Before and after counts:
>>
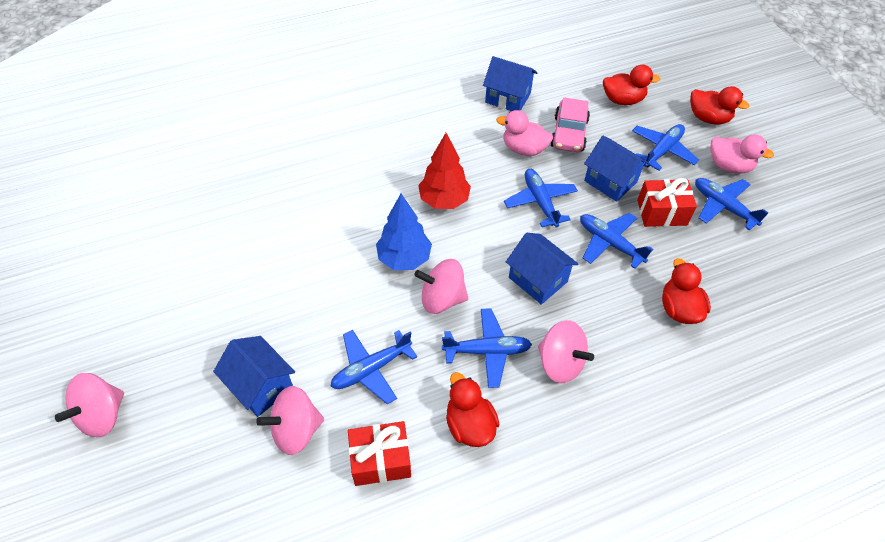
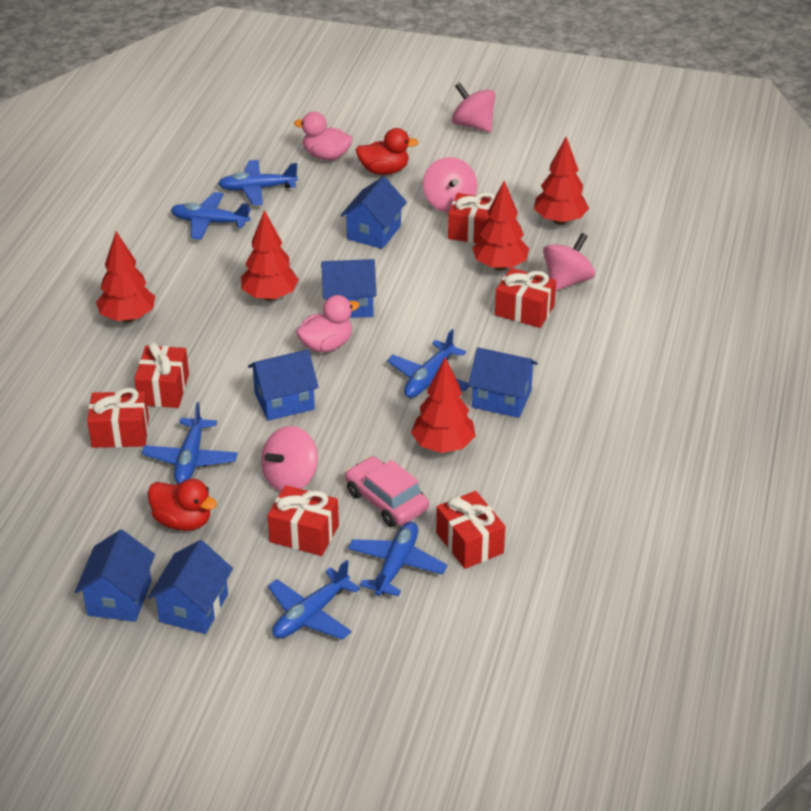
blue house: [213,336,295,417] [483,56,537,111] [506,233,578,305] [584,136,649,202] = 4 -> [75,529,155,622] [148,540,233,634] [248,349,319,421] [321,259,376,318] [340,176,407,249] [468,347,538,418] = 6
blue tree: [376,193,432,270] = 1 -> none = 0
red duck: [446,372,500,447] [603,65,661,105] [662,258,711,324] [690,86,749,125] = 4 -> [148,479,217,531] [356,128,419,175] = 2
red gift: [348,421,411,486] [637,178,697,227] = 2 -> [87,388,149,448] [134,342,189,408] [267,485,339,556] [436,491,505,569] [448,192,495,243] [495,268,556,328] = 6
red tree: [418,133,471,209] = 1 -> [96,231,155,322] [241,210,299,301] [411,357,476,453] [472,181,529,271] [534,137,589,225] = 5

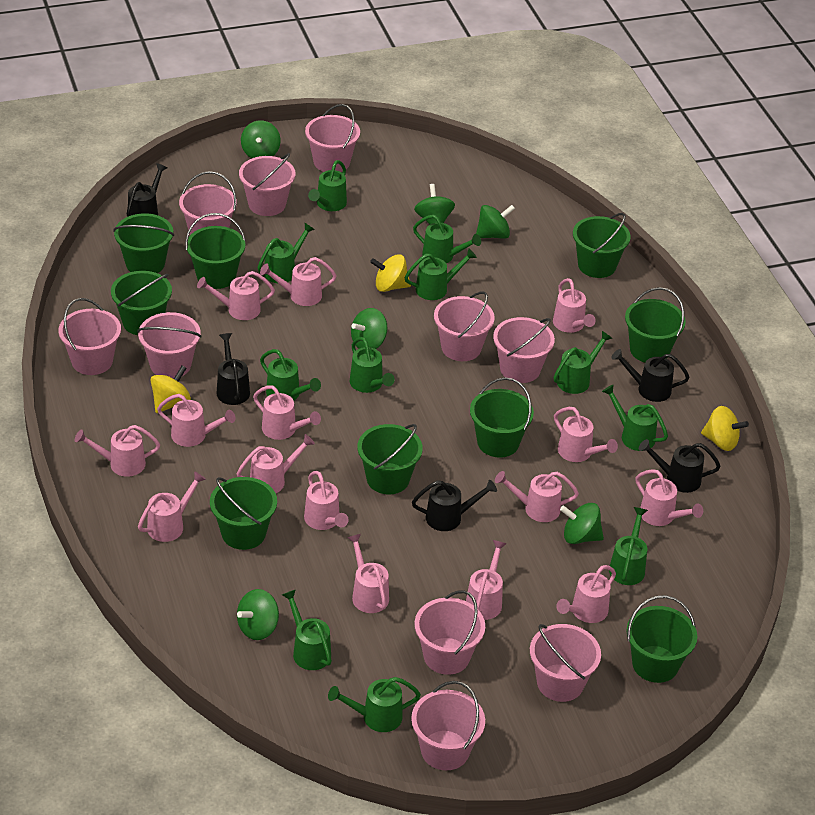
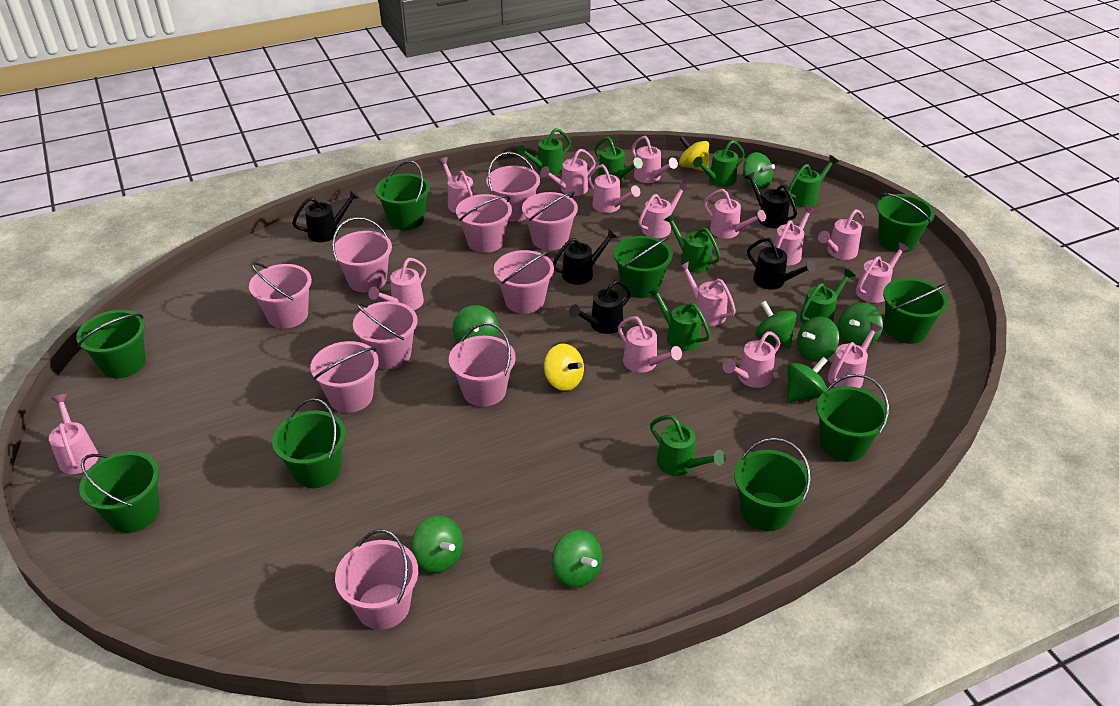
green spinning top: [237,589,279,640] [241,120,281,158] [351,308,387,349] [414,184,455,224] [476,205,515,239] [560,503,604,544] = 6 -> [411,516,463,573] [453,305,498,343] [552,530,602,588] [742,152,775,189] [756,301,797,349] [787,357,828,403] [797,317,839,362] [838,302,883,347] = 8
green watering can: [258,223,315,283] [260,349,321,401] [282,589,332,670] [308,160,347,211] [328,677,421,732] [350,337,395,393] [404,248,477,300] [413,215,481,263] [554,331,612,394] [602,385,668,451] [609,507,648,585] = 11 -> [517,128,571,174] [594,137,643,182] [648,286,711,351] [650,415,725,476] [664,214,721,273] [693,140,745,187] [788,155,839,207] [800,268,856,324] = 8
yellow spinning top: [151,366,191,413] [370,254,411,292] [701,406,749,451] = 3 -> [544,344,584,391] [679,136,709,171] = 2

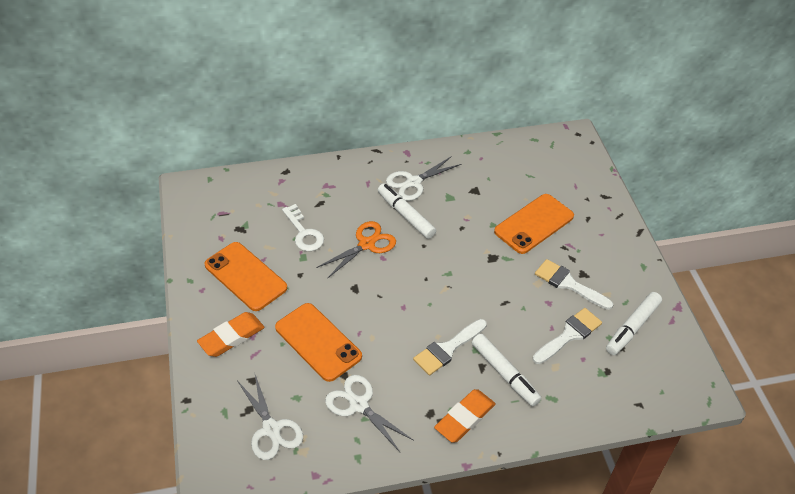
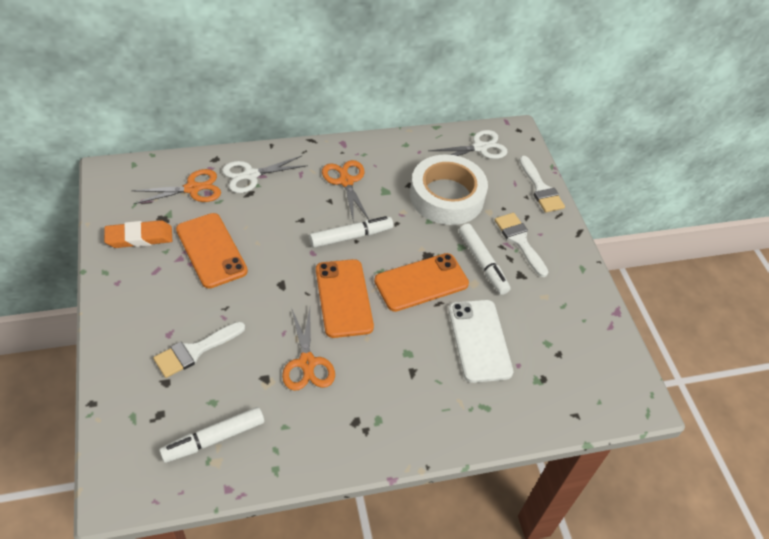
orange eraser: [197,312,265,357] [434,389,496,443] = 2 -> [104,220,172,248] = 1
orange scissors: [316,221,396,279] = 1 -> [131,169,221,204] [282,307,335,391] [322,160,369,223] = 3
white key: [282,204,324,251] = 1 -> none = 0
white phone: none = 0 -> [448,300,513,383] = 1
white scissors: [238,375,303,460] [325,375,414,452] [386,156,461,201] = 3 -> [222,156,308,193] [429,130,507,159] = 2
white tape: none = 0 -> [410,154,488,225] = 1

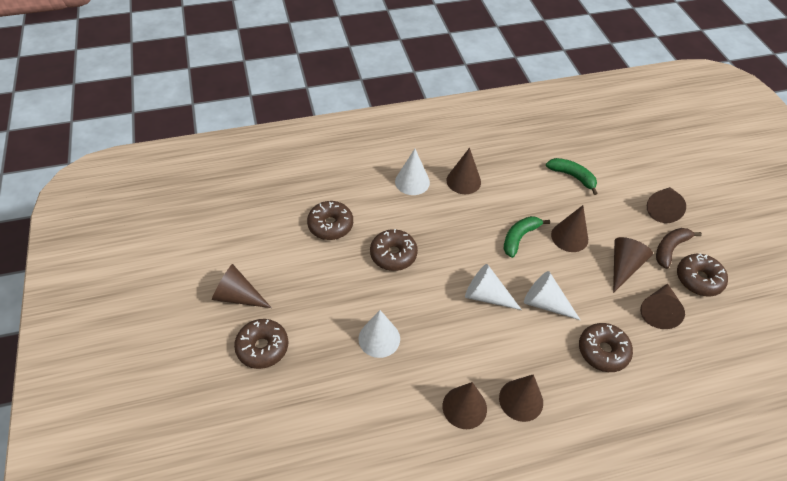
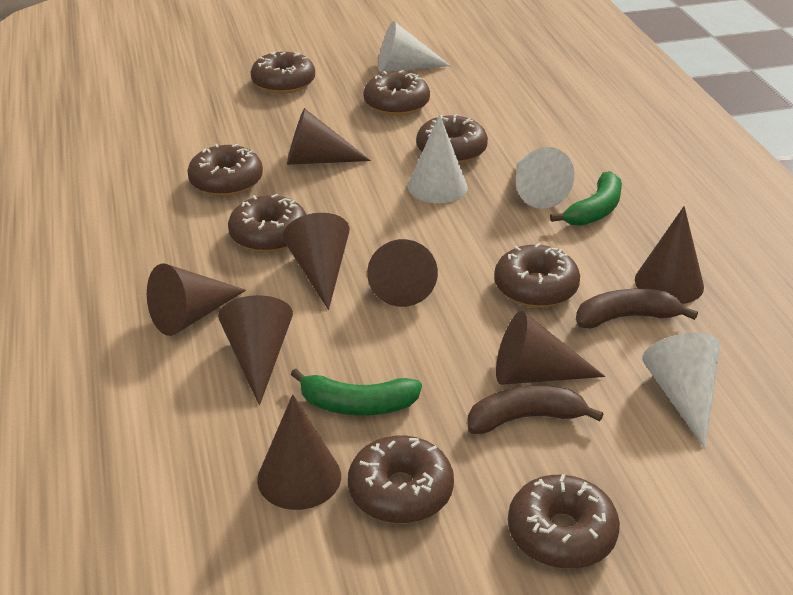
brown banana: [656,228,702,269] = 1 -> [467,386,603,434] [576,289,698,329] = 2
brown donut: [234,319,288,369] [307,201,353,240] [370,229,418,271] [579,323,633,372] [677,253,728,296] = 5 -> [187,144,263,197] [228,194,307,253] [251,52,315,94] [348,435,454,524] [363,70,430,116] [416,114,488,164] [494,243,580,308] [508,474,620,569] = 8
<<
What's needed is an exact copy of every entry, free of pictures.

__YOUR SOLUTION__
blue house: [213,336,295,417] [483,56,537,111] [506,233,578,305] [584,136,649,202] = 4 -> [75,529,155,622] [148,540,233,634] [248,349,319,421] [321,259,376,318] [340,176,407,249] [468,347,538,418] = 6
blue tree: [376,193,432,270] = 1 -> none = 0
red duck: [446,372,500,447] [603,65,661,105] [662,258,711,324] [690,86,749,125] = 4 -> [148,479,217,531] [356,128,419,175] = 2
red gift: [348,421,411,486] [637,178,697,227] = 2 -> [87,388,149,448] [134,342,189,408] [267,485,339,556] [436,491,505,569] [448,192,495,243] [495,268,556,328] = 6
red tree: [418,133,471,209] = 1 -> [96,231,155,322] [241,210,299,301] [411,357,476,453] [472,181,529,271] [534,137,589,225] = 5

green spinning top: [237,589,279,640] [241,120,281,158] [351,308,387,349] [414,184,455,224] [476,205,515,239] [560,503,604,544] = 6 -> [411,516,463,573] [453,305,498,343] [552,530,602,588] [742,152,775,189] [756,301,797,349] [787,357,828,403] [797,317,839,362] [838,302,883,347] = 8
green watering can: [258,223,315,283] [260,349,321,401] [282,589,332,670] [308,160,347,211] [328,677,421,732] [350,337,395,393] [404,248,477,300] [413,215,481,263] [554,331,612,394] [602,385,668,451] [609,507,648,585] = 11 -> [517,128,571,174] [594,137,643,182] [648,286,711,351] [650,415,725,476] [664,214,721,273] [693,140,745,187] [788,155,839,207] [800,268,856,324] = 8
yellow spinning top: [151,366,191,413] [370,254,411,292] [701,406,749,451] = 3 -> [544,344,584,391] [679,136,709,171] = 2

orange eraser: [197,312,265,357] [434,389,496,443] = 2 -> [104,220,172,248] = 1
orange scissors: [316,221,396,279] = 1 -> [131,169,221,204] [282,307,335,391] [322,160,369,223] = 3
white key: [282,204,324,251] = 1 -> none = 0
white phone: none = 0 -> [448,300,513,383] = 1
white scissors: [238,375,303,460] [325,375,414,452] [386,156,461,201] = 3 -> [222,156,308,193] [429,130,507,159] = 2
white tape: none = 0 -> [410,154,488,225] = 1

brown banana: [656,228,702,269] = 1 -> [467,386,603,434] [576,289,698,329] = 2
brown donut: [234,319,288,369] [307,201,353,240] [370,229,418,271] [579,323,633,372] [677,253,728,296] = 5 -> [187,144,263,197] [228,194,307,253] [251,52,315,94] [348,435,454,524] [363,70,430,116] [416,114,488,164] [494,243,580,308] [508,474,620,569] = 8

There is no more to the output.